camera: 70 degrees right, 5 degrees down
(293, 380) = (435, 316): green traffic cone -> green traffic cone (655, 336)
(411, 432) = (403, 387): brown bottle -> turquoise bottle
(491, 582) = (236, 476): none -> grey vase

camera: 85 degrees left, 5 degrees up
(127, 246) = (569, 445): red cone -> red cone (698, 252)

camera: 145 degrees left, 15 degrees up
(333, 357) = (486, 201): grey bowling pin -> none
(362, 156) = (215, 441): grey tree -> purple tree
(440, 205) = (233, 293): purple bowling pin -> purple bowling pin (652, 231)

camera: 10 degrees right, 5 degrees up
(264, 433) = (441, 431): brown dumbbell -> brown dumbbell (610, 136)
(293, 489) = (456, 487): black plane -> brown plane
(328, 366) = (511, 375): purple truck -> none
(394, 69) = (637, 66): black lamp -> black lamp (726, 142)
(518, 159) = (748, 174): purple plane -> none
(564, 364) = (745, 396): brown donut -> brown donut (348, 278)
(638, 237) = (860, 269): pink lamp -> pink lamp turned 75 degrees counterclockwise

* * *

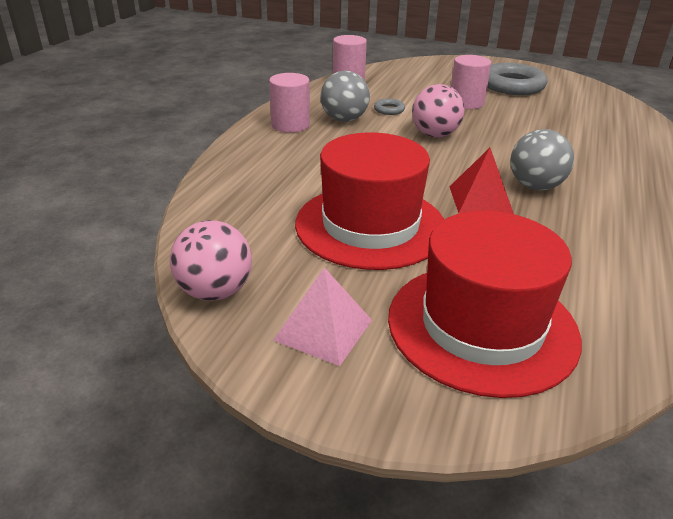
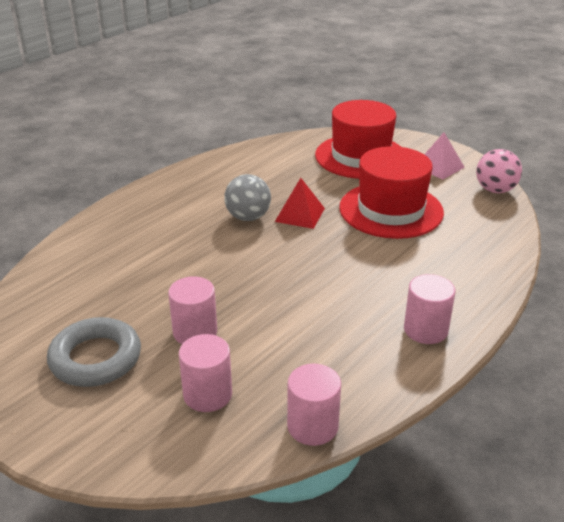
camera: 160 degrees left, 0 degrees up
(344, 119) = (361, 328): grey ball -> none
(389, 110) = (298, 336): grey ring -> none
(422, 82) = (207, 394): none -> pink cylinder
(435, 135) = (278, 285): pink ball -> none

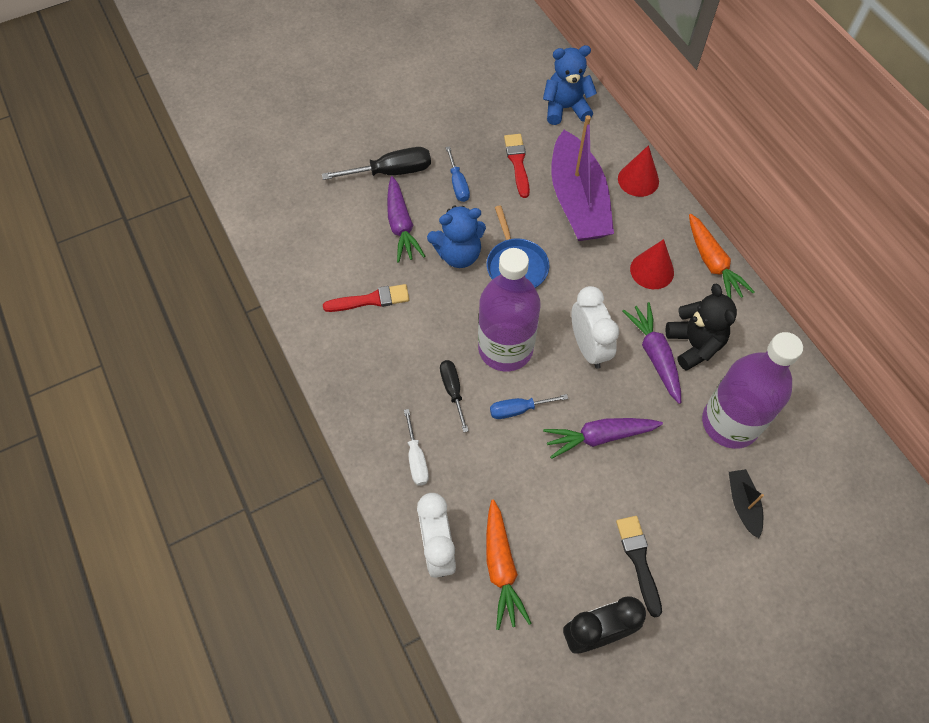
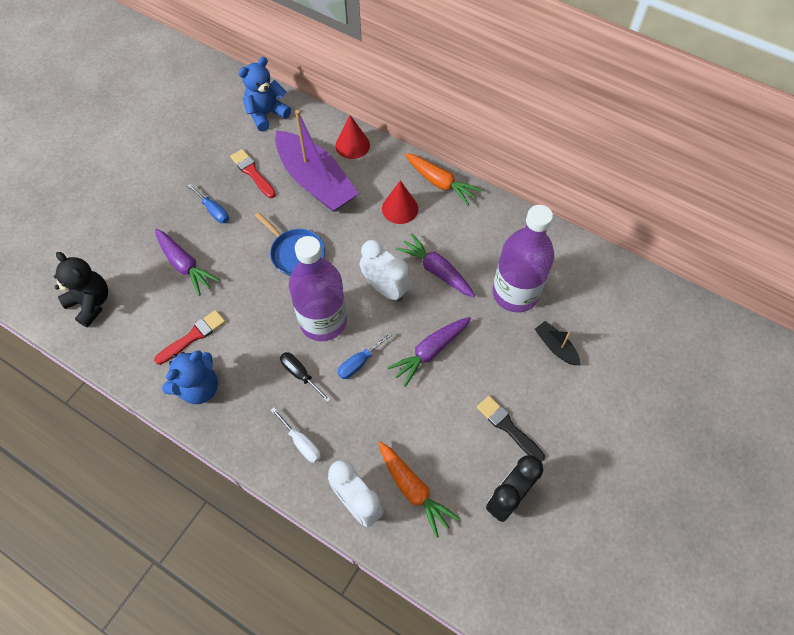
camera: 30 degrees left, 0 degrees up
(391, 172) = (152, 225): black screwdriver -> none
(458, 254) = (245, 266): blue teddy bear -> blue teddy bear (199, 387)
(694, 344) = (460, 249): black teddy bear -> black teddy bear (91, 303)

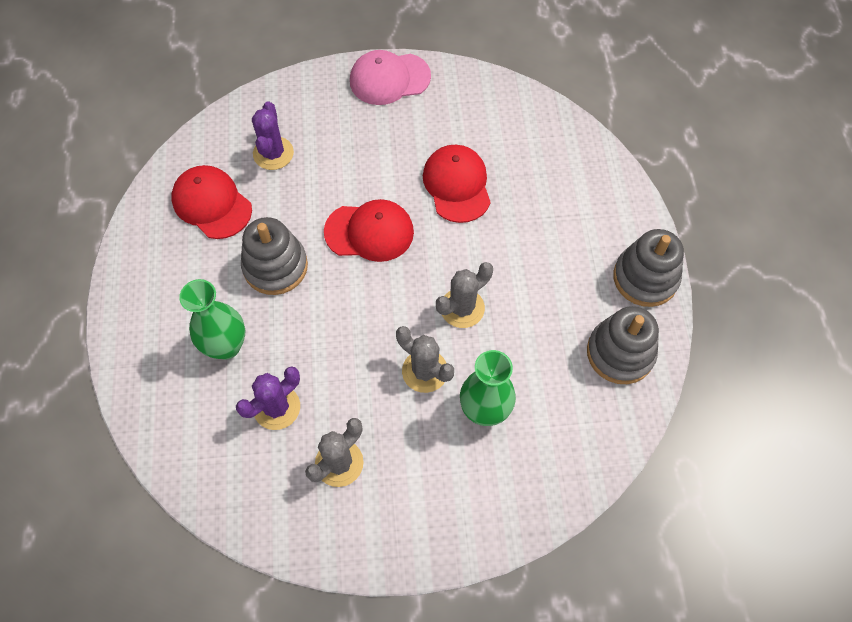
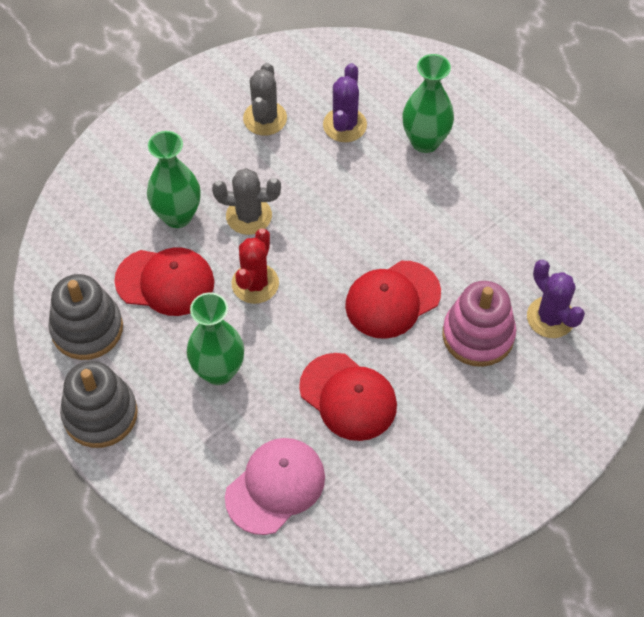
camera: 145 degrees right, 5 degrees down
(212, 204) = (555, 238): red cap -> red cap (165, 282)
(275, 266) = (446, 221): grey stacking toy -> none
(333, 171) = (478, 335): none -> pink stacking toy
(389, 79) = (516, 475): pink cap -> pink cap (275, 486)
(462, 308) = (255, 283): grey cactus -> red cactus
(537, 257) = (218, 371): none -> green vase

**Instructions for the task:** Produce only the lines from the line containing "camera: 70 degrees right, 5 degrees down" through the line containing "camera: 10 degrees right, 5 degrees up", inclusive of both, exactly as they stand in the entries above.

**Solution for this exercise:**
camera: 70 degrees right, 5 degrees down
(293, 380) = (435, 316): green traffic cone -> green traffic cone (655, 336)
(411, 432) = (403, 387): brown bottle -> turquoise bottle
(491, 582) = (236, 476): none -> grey vase

camera: 85 degrees left, 5 degrees up
(127, 246) = (569, 445): red cone -> red cone (698, 252)

camera: 145 degrees left, 15 degrees up
(333, 357) = (486, 201): grey bowling pin -> none
(362, 156) = (215, 441): grey tree -> purple tree
(440, 205) = (233, 293): purple bowling pin -> purple bowling pin (652, 231)

camera: 10 degrees right, 5 degrees up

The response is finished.